__Exercise brief__.
Skipping any pictures, give all of the records below again exactly.
=== Extracted information ===
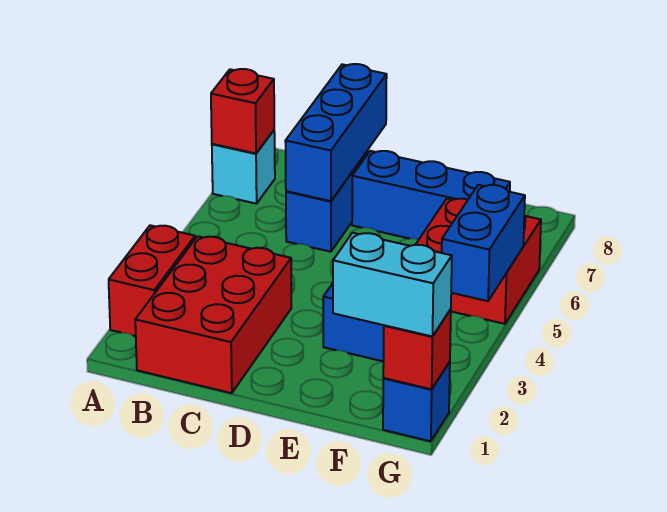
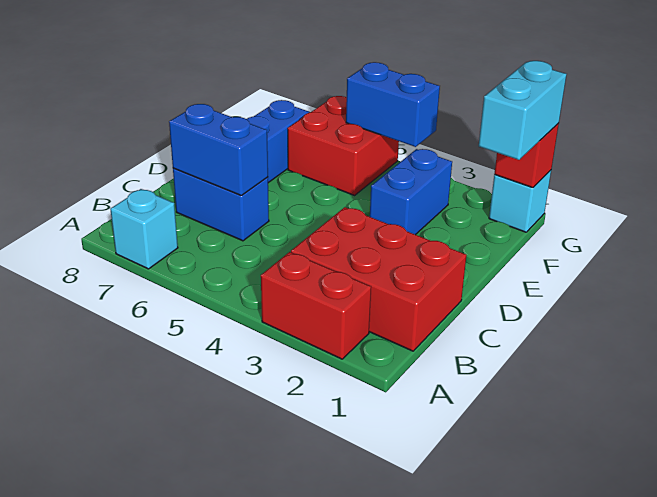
red brick A7 level 2 -> none
blue brick C6:C8 level 2 -> blue brick C6:C7 level 2
blue brick G1 level 1 -> cyan brick G1 level 1

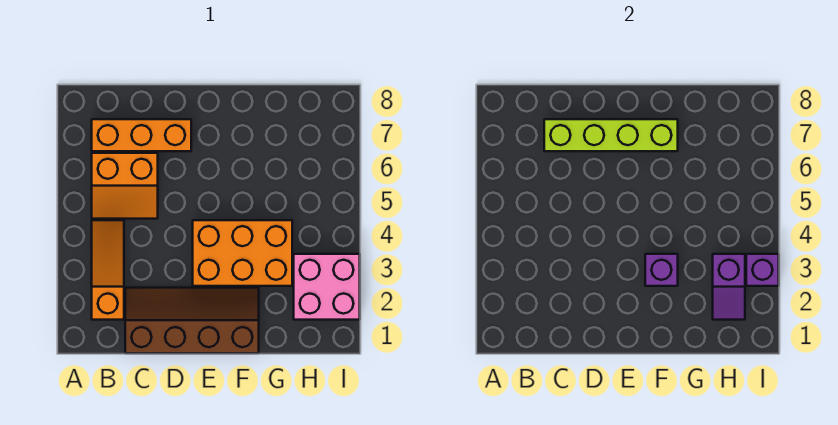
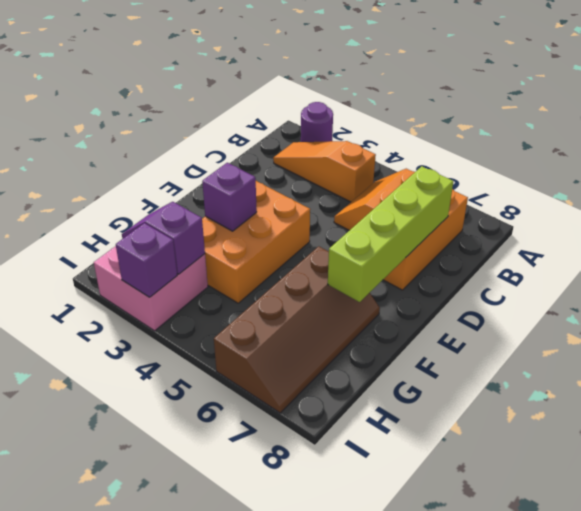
none -> purple round brick A2 level 1
orange slope B2:B4 level 1 top 2 -> orange slope B2:B4 level 1 top 4
brown slope C1:F2 level 1 top 1 -> brown slope F6:I7 level 1 top 6

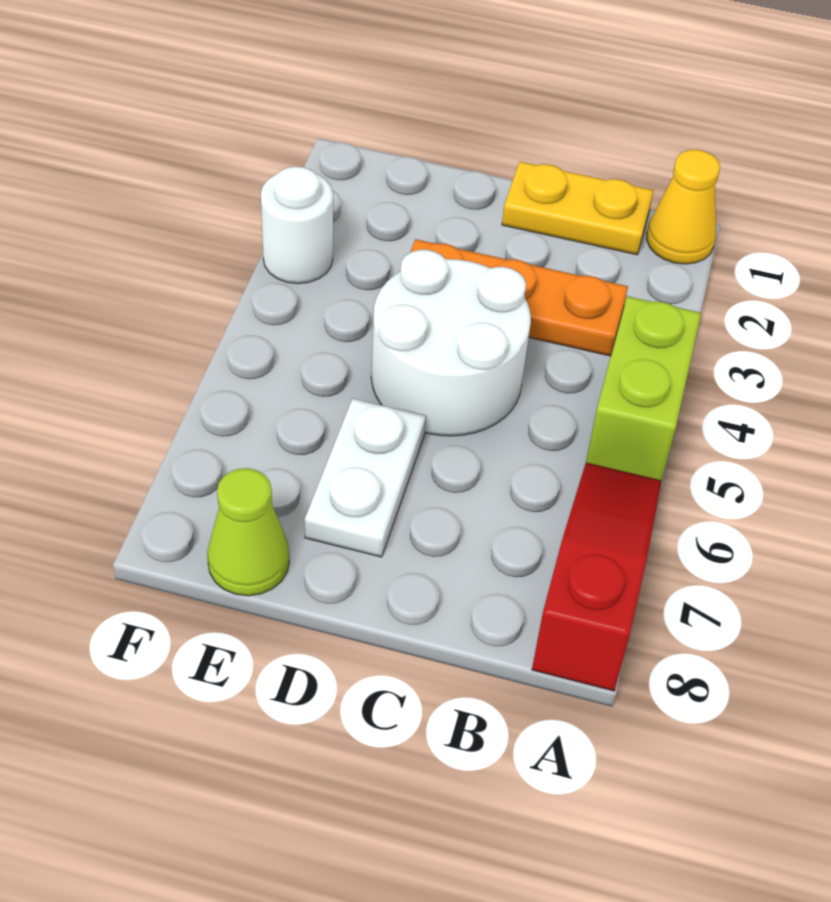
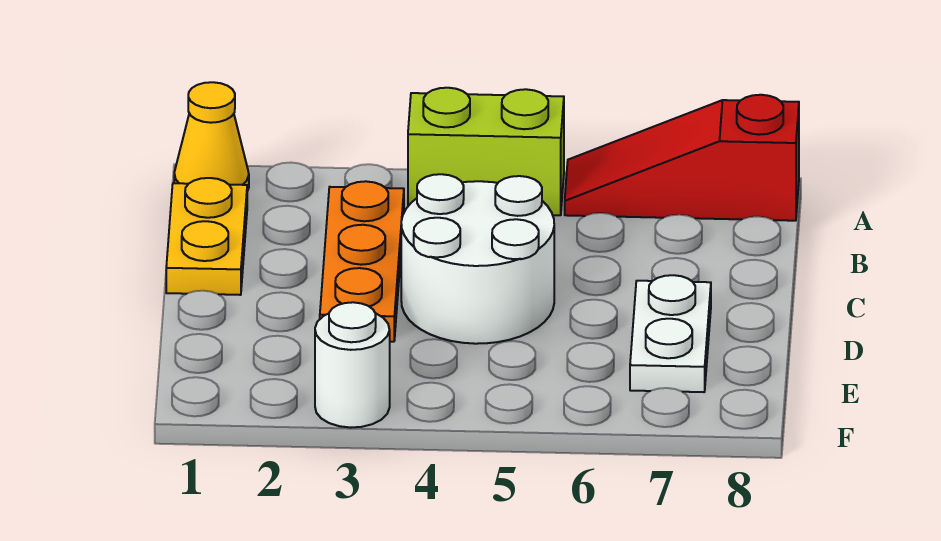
white plate D6:D7 level 1 -> white plate D7:E7 level 1
lime cone E8 level 1 -> none

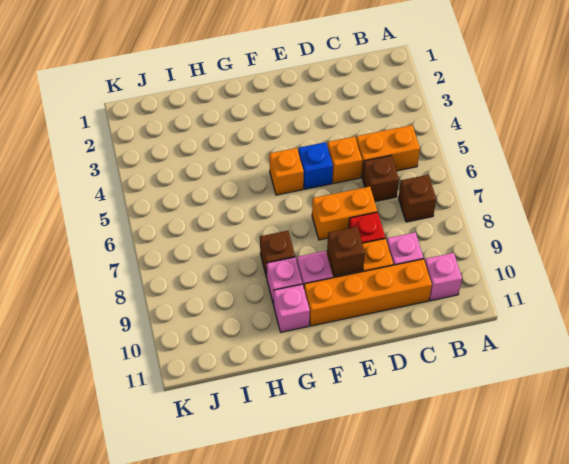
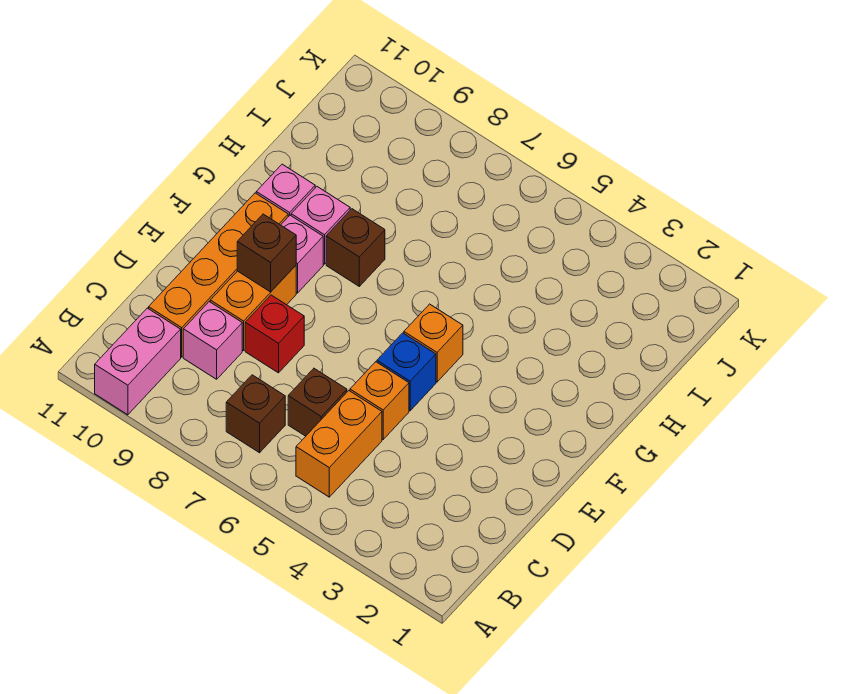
pink brick B10 level 1 -> pink brick A10:B10 level 1
orange brick D7:E7 level 1 -> none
===
__Output for this exercise__.
red brick A7 level 2 -> none
blue brick C6:C8 level 2 -> blue brick C6:C7 level 2
blue brick G1 level 1 -> cyan brick G1 level 1

none -> purple round brick A2 level 1
orange slope B2:B4 level 1 top 2 -> orange slope B2:B4 level 1 top 4
brown slope C1:F2 level 1 top 1 -> brown slope F6:I7 level 1 top 6

white plate D6:D7 level 1 -> white plate D7:E7 level 1
lime cone E8 level 1 -> none

pink brick B10 level 1 -> pink brick A10:B10 level 1
orange brick D7:E7 level 1 -> none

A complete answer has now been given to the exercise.